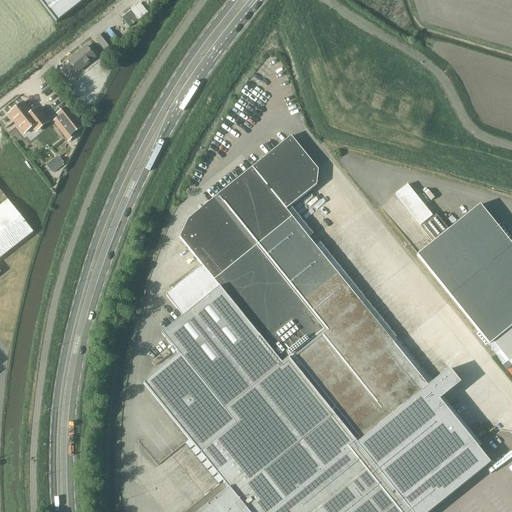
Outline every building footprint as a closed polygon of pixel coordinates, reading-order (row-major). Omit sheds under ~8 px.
[(56,22),(84,0),(38,0),(56,23),(57,23),(56,22)] [(111,44),(103,34),(96,40),(104,50),(111,44)] [(86,47),(67,62),(76,73),(95,58),(86,47)] [(32,127),(36,132),(48,122),(37,109),(31,114),(23,103),(9,114),(24,134),(32,127)] [(75,136),(63,122),(60,117),(53,122),(68,141),(75,136)] [(393,344),(285,210),(316,185),(317,172),(289,137),(187,220),(179,238),(218,287),(161,334),(178,355),(143,384),(228,489),(214,500),(207,506),(199,511),(272,511),(357,443),(412,511),(424,511),(423,510),(432,503),(423,491),(430,485),(429,486),(404,455),(406,454),(404,452),(457,409),(400,338),(393,344)] [(51,171),(64,162),(59,155),(46,164),(51,171)] [(408,184),(395,194),(420,226),(433,216),(408,184)] [(0,258),(33,233),(0,191),(0,273),(1,273),(0,271),(0,258)] [(511,245),(479,204),(448,230),(436,214),(433,216),(422,225),(435,240),(416,255),(488,345),(492,342),(511,366),(511,245)] [(508,362),(502,367),(505,371),(511,366),(508,362)]
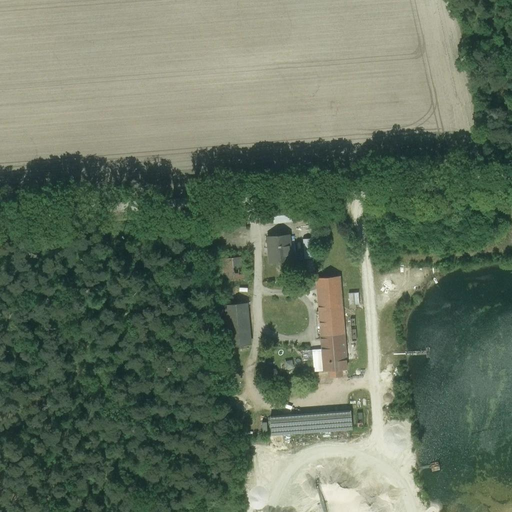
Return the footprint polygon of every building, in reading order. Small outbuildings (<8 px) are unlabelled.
[(245,219),(214,221),(215,231),(246,229),(245,219)] [(288,236),(268,238),(270,263),(291,261),(290,261),(302,260),(302,254),(290,255),(288,236)] [(243,256),(221,258),(223,281),(245,279),(243,256)] [(339,276),(317,278),(322,349),(312,350),(314,372),(346,369),(339,276)] [(246,303),(226,305),(229,345),(250,343),(246,303)] [(350,410),(270,416),(272,434),(350,428),(352,428),(350,410)] [(262,434),(261,419),(250,419),(250,434),(262,434)]
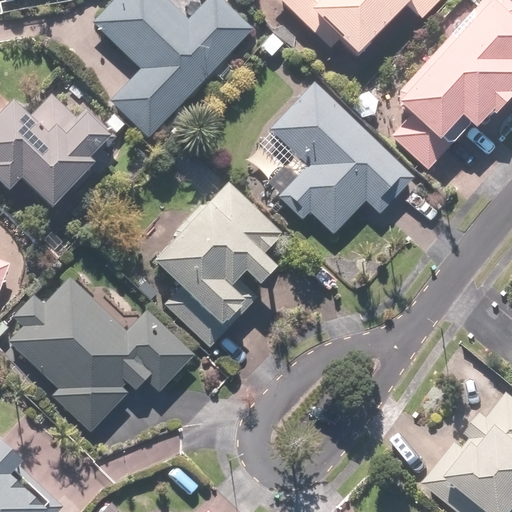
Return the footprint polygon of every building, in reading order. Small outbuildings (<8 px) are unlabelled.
[(150,139),(257,28),(227,0),(211,0),(204,8),(196,0),(183,14),(168,0),(125,0),(100,27),(146,71),(114,104),(150,139)] [(283,0),(334,51),(343,42),(362,61),(412,11),(423,23),(446,0),(283,0)] [(511,0),(489,0),(398,97),(417,115),(396,137),(431,170),(478,120),(486,128),(500,112),(503,115),(511,106),(511,0)] [(416,178),(321,81),(274,128),(311,166),(281,195),(306,221),(313,214),(334,235),(369,200),(381,213),(416,178)] [(4,125),(0,120),(0,170),(17,189),(32,174),(61,205),(104,164),(97,157),(130,126),(116,112),(105,123),(88,105),(78,115),(57,94),(37,113),(26,102),(4,125)] [(291,235),(234,180),(159,262),(186,286),(168,305),(213,346),(260,295),(245,281),(255,270),(271,285),(287,268),(272,255),(291,235)] [(131,331),(76,278),(48,304),(40,295),(17,316),(28,329),(14,342),(60,391),(54,397),(90,436),(133,395),(126,388),(132,383),(140,391),(151,381),(163,394),(201,359),(155,310),(131,331)] [(429,479),(438,487),(465,511),(511,511),(511,390),(429,479)] [(0,511),(55,511),(61,508),(25,468),(33,461),(12,439),(0,449),(0,511)] [(129,511),(121,502),(110,511),(129,511)]
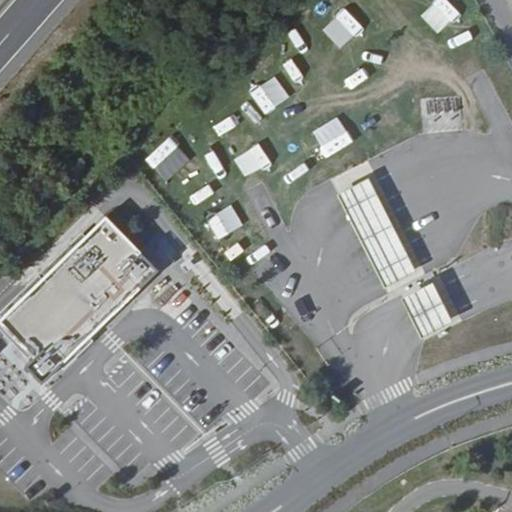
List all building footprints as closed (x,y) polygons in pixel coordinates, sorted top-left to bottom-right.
[(334,174),(338,187),(373,177),(369,164),(334,174)] [(416,271),(369,178),(340,192),(387,285),(416,271)] [(161,269),(108,215),(1,319),(37,355),(27,365),(45,383),(161,269)] [(149,296),(162,307),(177,288),(164,277),(149,296)] [(450,315),(435,281),(404,296),(419,329),(450,315)]
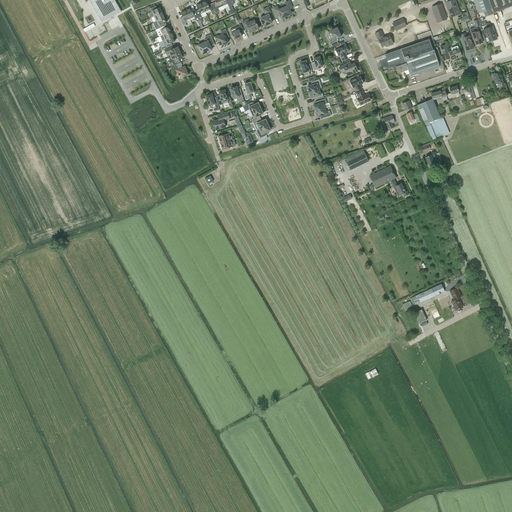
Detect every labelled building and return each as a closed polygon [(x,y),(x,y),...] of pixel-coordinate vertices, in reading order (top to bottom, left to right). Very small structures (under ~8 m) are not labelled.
[(114,0),(89,0),(102,23),(121,12),(114,0)] [(211,4),(214,10),(215,13),(219,11),(218,8),(223,6),(219,0),(214,0),(215,2),(211,4)] [(444,0),(445,3),(450,17),(460,14),(454,0),(453,0),(449,2),(448,0),(444,0)] [(487,16),(490,15),(493,14),(493,13),(492,9),(488,0),(477,0),(482,12),(485,11),(487,16)] [(511,0),(488,0),(492,9),(493,13),(511,6),(511,0)] [(201,3),(205,12),(210,10),(212,14),(215,13),(214,10),(211,4),(208,5),(206,1),(201,3)] [(277,6),(273,8),(277,17),(280,15),(281,17),(284,16),(284,17),(291,14),(289,9),(292,8),(289,1),(285,3),(286,7),(279,10),(277,6)] [(198,10),(195,11),(200,21),(203,19),(200,14),(205,12),(201,3),(196,5),(198,10)] [(438,23),(447,19),(441,4),(433,7),(438,23)] [(150,8),(154,17),(162,13),(159,8),(157,9),(156,6),(150,8)] [(261,22),(264,27),(272,23),(268,14),(271,13),(268,7),(263,10),(266,16),(263,17),(261,16),(259,21),(261,22)] [(190,19),(194,17),(197,22),(200,21),(195,11),(193,12),(191,8),(186,10),(190,19)] [(190,19),(186,10),(181,12),(183,17),(180,18),(183,25),(186,24),(185,23),(188,22),(187,20),(190,19)] [(164,18),(162,13),(154,17),(156,21),(164,18)] [(164,18),(156,21),(158,27),(166,23),(164,18)] [(250,33),(259,29),(256,24),(254,20),(249,22),(247,19),(242,22),(246,31),(249,29),(250,33)] [(395,30),(405,26),(403,19),(393,24),(395,30)] [(94,24),(83,29),(85,32),(95,26),(94,24)] [(240,33),(244,31),(241,25),(235,27),(237,31),(231,33),(235,40),(242,36),(240,33)] [(489,42),(497,39),(492,26),(483,30),(485,35),(486,34),(489,42)] [(161,33),(162,35),(170,32),(168,27),(159,31),(160,33),(161,33)] [(330,44),(332,48),(339,44),(337,41),(338,40),(337,38),(341,37),(340,34),(341,33),(339,30),(338,30),(337,28),(334,29),(333,28),(332,28),(331,28),(330,29),(330,30),(331,30),(328,32),(332,41),(330,41),(331,43),(330,44)] [(394,44),(390,34),(389,35),(386,28),(375,33),(381,47),(386,45),(387,47),(394,44)] [(473,28),(470,29),(471,33),(475,45),(482,43),(478,31),(477,28),(474,29),(474,28),(473,28)] [(226,38),(229,37),(225,29),(220,32),(222,35),(218,36),(218,35),(214,37),(216,40),(217,40),(219,46),(222,45),(222,46),(228,43),(226,38)] [(162,41),(173,37),(170,32),(162,35),(160,36),(162,41)] [(462,38),(466,51),(473,48),(469,36),(465,37),(464,34),(461,35),(462,38)] [(210,46),(215,44),(210,35),(205,37),(204,40),(205,42),(202,44),(200,43),(198,44),(197,47),(198,49),(199,49),(202,55),(212,50),(210,46)] [(173,37),(162,41),(164,46),(166,45),(167,47),(172,45),(171,43),(175,42),(173,37)] [(401,49),(408,70),(410,77),(418,74),(417,72),(438,65),(434,50),(433,51),(429,39),(401,49)] [(340,55),(342,61),(347,58),(345,53),(349,51),(346,45),(335,50),(338,56),(340,55)] [(459,48),(449,52),(447,52),(445,45),(440,46),(444,56),(441,56),(443,61),(449,59),(449,58),(450,57),(451,60),(462,56),(459,48)] [(181,52),(179,48),(178,49),(178,47),(173,49),(172,46),(165,50),(168,58),(171,57),(181,52)] [(401,72),(408,70),(401,49),(385,55),(389,66),(394,64),(397,70),(400,69),(401,72)] [(181,52),(171,57),(172,60),(170,61),(172,66),(180,62),(178,59),(182,58),(182,56),(183,55),(181,52)] [(320,60),(319,57),(314,59),(315,63),(314,64),(311,65),(313,71),(321,69),(321,68),(321,67),(322,67),(321,64),(322,64),(323,63),(322,60),(321,60),(320,60)] [(312,71),(310,64),(307,65),(306,61),(300,63),(303,73),(304,72),(305,76),(310,74),(309,72),(312,71)] [(348,63),(339,67),(341,73),(344,71),(346,75),(347,75),(347,76),(357,72),(356,69),(357,69),(354,64),(350,66),(348,63)] [(183,78),(189,75),(185,66),(182,67),(178,69),(175,70),(176,73),(177,72),(180,79),(183,77),(183,78)] [(497,72),(491,74),(494,83),(495,83),(495,84),(498,83),(498,84),(501,83),(500,81),(497,72)] [(360,77),(349,82),(352,88),(354,87),(356,91),(361,89),(360,85),(363,83),(360,77)] [(309,92),(319,89),(321,88),(319,80),(312,82),(312,83),(311,85),(307,87),(308,89),(308,90),(308,92),(309,92)] [(243,92),(245,100),(249,98),(249,97),(251,96),(250,93),(253,92),(252,89),(253,89),(252,86),(251,87),(250,83),(244,84),(246,88),(245,88),(246,91),(243,92)] [(451,93),(447,94),(448,99),(459,96),(458,92),(457,86),(449,88),(451,93)] [(234,98),(234,100),(237,99),(237,100),(237,101),(238,101),(239,102),(240,102),(244,100),(241,90),(238,91),(236,87),(231,89),(230,90),(231,92),(232,93),(234,98)] [(471,100),(475,98),(471,87),(463,90),(465,95),(470,94),(471,100)] [(316,100),(323,97),(322,93),(321,93),(320,93),(319,89),(309,92),(309,93),(309,95),(310,95),(311,98),(315,97),(316,100)] [(444,90),(444,89),(439,90),(440,91),(431,94),(433,99),(441,96),(442,98),(446,96),(445,90),(444,90)] [(219,96),(217,97),(219,105),(228,102),(228,100),(225,90),(219,92),(220,95),(219,96)] [(357,93),(359,98),(357,99),(360,105),(371,100),(368,94),(364,96),(362,91),(357,93)] [(213,98),(212,95),(206,96),(208,102),(207,103),(207,104),(208,105),(209,106),(210,107),(212,108),(213,108),(214,112),(219,110),(216,97),(213,98)] [(315,110),(315,111),(325,108),(324,105),(327,104),(325,99),(318,101),(319,104),(313,106),(314,107),(313,108),(314,110),(315,110)] [(429,101),(417,106),(432,141),(448,134),(441,117),(440,118),(437,110),(434,103),(433,99),(429,101)] [(405,111),(411,108),(408,101),(402,104),(405,111)] [(251,113),(261,108),(260,105),(259,105),(258,103),(253,105),(251,103),(246,105),(243,107),(245,112),(250,109),(251,113)] [(251,119),(252,122),(259,119),(258,116),(263,114),(262,112),(263,111),(261,108),(251,113),(254,118),(251,119)] [(327,112),(325,108),(315,111),(315,112),(315,113),(315,115),(316,116),(317,117),(323,115),(323,118),(331,116),(329,111),(327,112)] [(420,121),(416,113),(413,115),(412,112),(406,114),(409,121),(415,119),(416,123),(420,121)] [(224,121),(230,119),(228,113),(217,116),(219,120),(216,121),(213,121),(214,124),(214,125),(214,127),(215,127),(216,130),(226,127),(224,121)] [(391,123),(394,122),(392,116),(381,120),(383,124),(385,123),(386,125),(388,129),(393,127),(391,123)] [(259,119),(252,122),(256,130),(269,124),(268,122),(266,121),(265,119),(260,122),(259,119)] [(269,124),(256,130),(260,138),(263,137),(266,135),(265,133),(270,130),(269,128),(270,127),(269,124)] [(220,143),(231,140),(229,134),(231,133),(230,130),(224,132),(225,135),(218,137),(220,143)] [(249,139),(245,140),(247,144),(253,141),(250,134),(247,135),(249,139)] [(231,140),(220,143),(222,150),(232,147),(235,146),(233,140),(231,140)] [(433,141),(421,146),(421,148),(423,152),(431,149),(429,145),(434,143),(433,141)] [(362,149),(344,158),(350,170),(368,161),(362,149)] [(435,166),(438,165),(434,154),(431,155),(425,157),(428,165),(430,168),(433,167),(434,169),(436,168),(435,166)] [(369,190),(365,192),(366,194),(373,190),(372,189),(375,187),(390,180),(393,187),(395,186),(399,195),(403,194),(404,197),(409,195),(404,185),(403,186),(401,183),(397,185),(394,178),(396,177),(390,166),(369,176),(373,184),(367,187),(369,190)] [(213,182),(210,176),(205,179),(208,185),(213,182)] [(420,303),(444,292),(441,284),(417,295),(420,302),(420,303)] [(462,307),(458,298),(461,297),(457,288),(449,291),(453,300),(451,301),(455,311),(462,307)] [(420,302),(417,295),(410,299),(413,305),(420,302)] [(402,304),(405,310),(413,306),(410,301),(402,304)] [(414,312),(419,323),(427,320),(422,309),(414,312)] [(375,369),(365,374),(368,379),(370,378),(378,374),(375,369)]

• **TASK DIRECTIONS**
Report every line of the items above that contains the string "pixel". Case counts, so match capital and lowercase letters as given.

• **OUTPUT FOR THIS EXERCISE**
Outline every building footprint as a closed polygon of pixel coordinates, reading-order (row-major). Omit sheds under ~8 px.
List all building footprints as closed (x,y) polygons in pixel coordinates, sorted top-left to bottom-right.
Detect every labelled building and return each as a closed polygon [(x,y),(x,y),...] of pixel-coordinate vertices, in reading order (top to bottom, left to right). Very small structures (under ~8 m) are not labelled.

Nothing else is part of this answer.